* _Aim of the task_
Set the data down exactly as it stands, and keep its pictures out.
===============
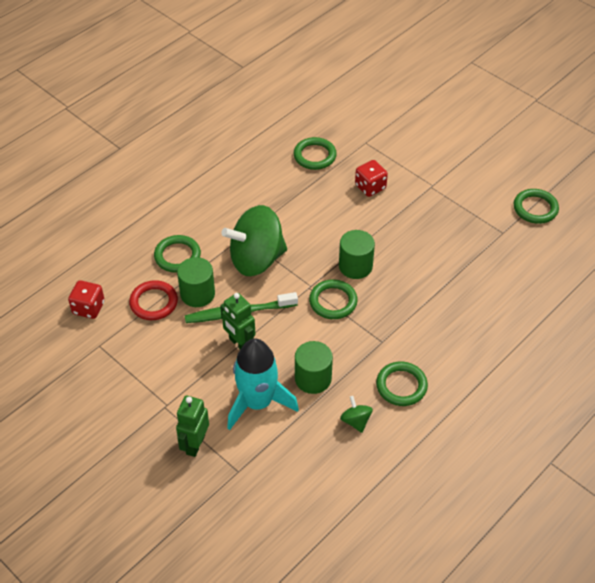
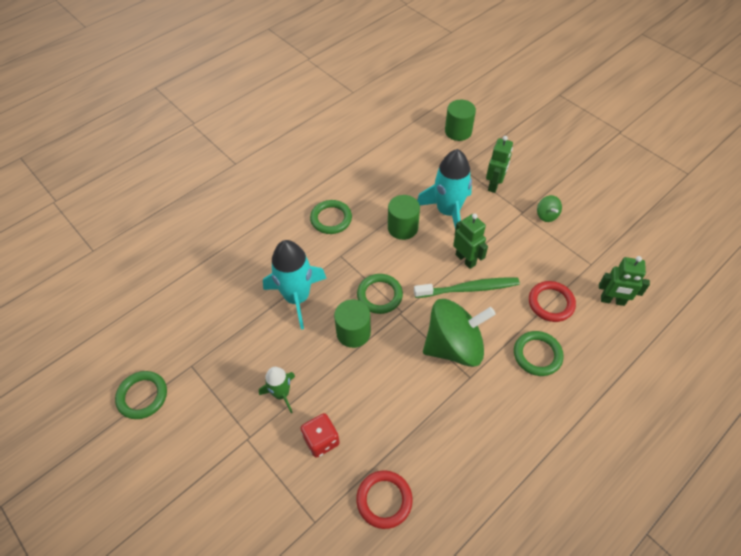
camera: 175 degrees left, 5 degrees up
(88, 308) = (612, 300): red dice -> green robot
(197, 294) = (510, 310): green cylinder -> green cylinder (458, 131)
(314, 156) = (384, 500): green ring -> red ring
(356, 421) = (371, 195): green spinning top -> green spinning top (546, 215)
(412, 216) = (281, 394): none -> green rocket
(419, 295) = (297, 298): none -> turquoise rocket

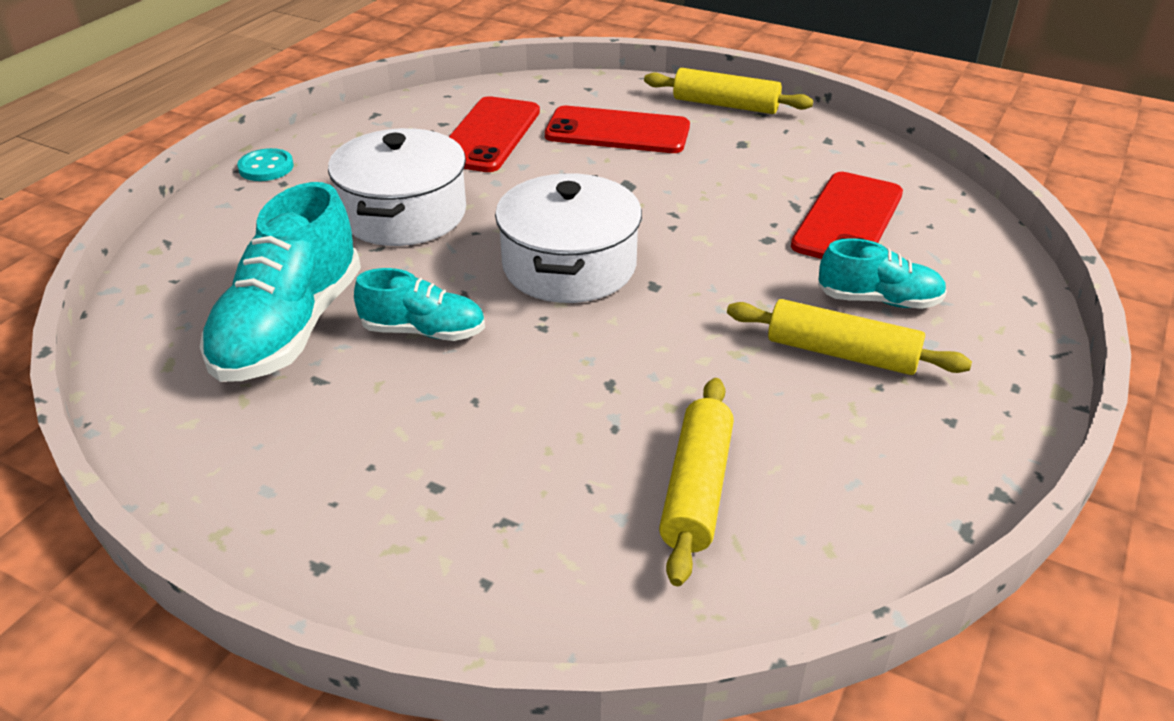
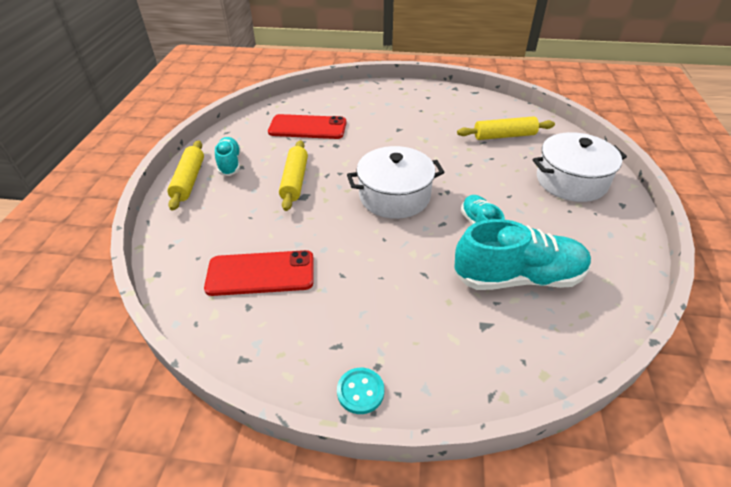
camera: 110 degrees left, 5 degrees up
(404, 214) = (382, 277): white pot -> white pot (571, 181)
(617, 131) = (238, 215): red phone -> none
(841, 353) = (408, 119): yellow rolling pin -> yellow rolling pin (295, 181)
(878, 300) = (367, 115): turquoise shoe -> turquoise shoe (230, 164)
===============
* _Written answer_
camera: 175 degrees left, 5 degrees up
(88, 308) = (612, 300): red dice -> green robot
(197, 294) = (510, 310): green cylinder -> green cylinder (458, 131)
(314, 156) = (384, 500): green ring -> red ring
(356, 421) = (371, 195): green spinning top -> green spinning top (546, 215)
(412, 216) = (281, 394): none -> green rocket
(419, 295) = (297, 298): none -> turquoise rocket

camera: 110 degrees left, 5 degrees up
(404, 214) = (382, 277): white pot -> white pot (571, 181)
(617, 131) = (238, 215): red phone -> none
(841, 353) = (408, 119): yellow rolling pin -> yellow rolling pin (295, 181)
(878, 300) = (367, 115): turquoise shoe -> turquoise shoe (230, 164)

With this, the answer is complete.